▶ [PROBLEM REQUIREMENTS] At the line with "pink 1x1 brick [373,254,435,338] -> none", start copying; carry on through the last line of the material below, exactly as written, and stop there.

*** Opening of MATERIAL FOR THIS EXERCISE ***

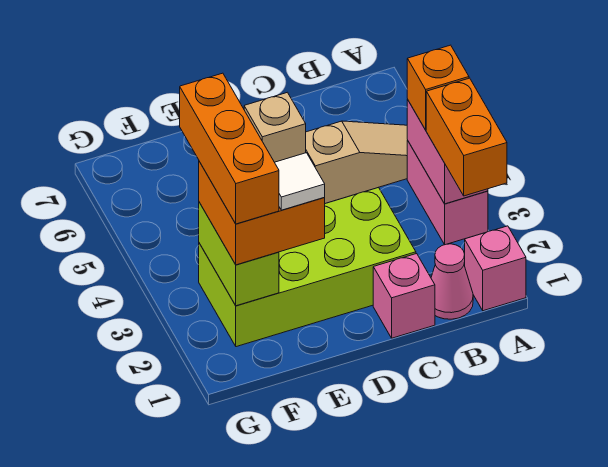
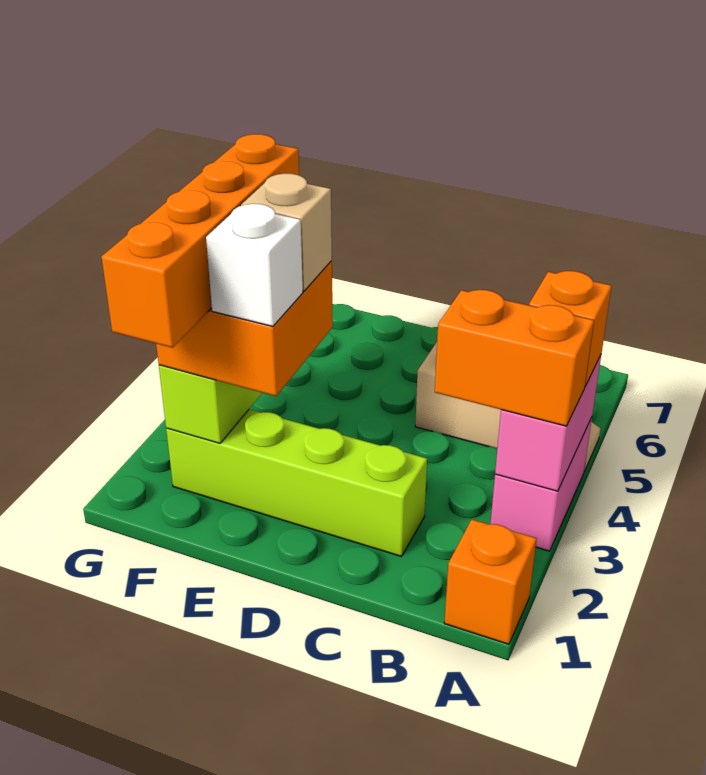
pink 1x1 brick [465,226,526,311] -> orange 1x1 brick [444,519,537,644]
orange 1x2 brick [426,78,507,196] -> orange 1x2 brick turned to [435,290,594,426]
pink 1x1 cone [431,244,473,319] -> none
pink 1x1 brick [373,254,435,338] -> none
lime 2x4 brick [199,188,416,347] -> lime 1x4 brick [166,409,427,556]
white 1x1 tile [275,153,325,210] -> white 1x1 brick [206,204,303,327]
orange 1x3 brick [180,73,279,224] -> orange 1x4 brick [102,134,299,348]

*** Close of MATERIAL FOR THIS EXERCISE ***

▶ [SOLUTION TO THIS EXERCISE]
pink 1x1 brick [373,254,435,338] -> none
lime 2x4 brick [199,188,416,347] -> lime 1x4 brick [166,409,427,556]
white 1x1 tile [275,153,325,210] -> white 1x1 brick [206,204,303,327]
orange 1x3 brick [180,73,279,224] -> orange 1x4 brick [102,134,299,348]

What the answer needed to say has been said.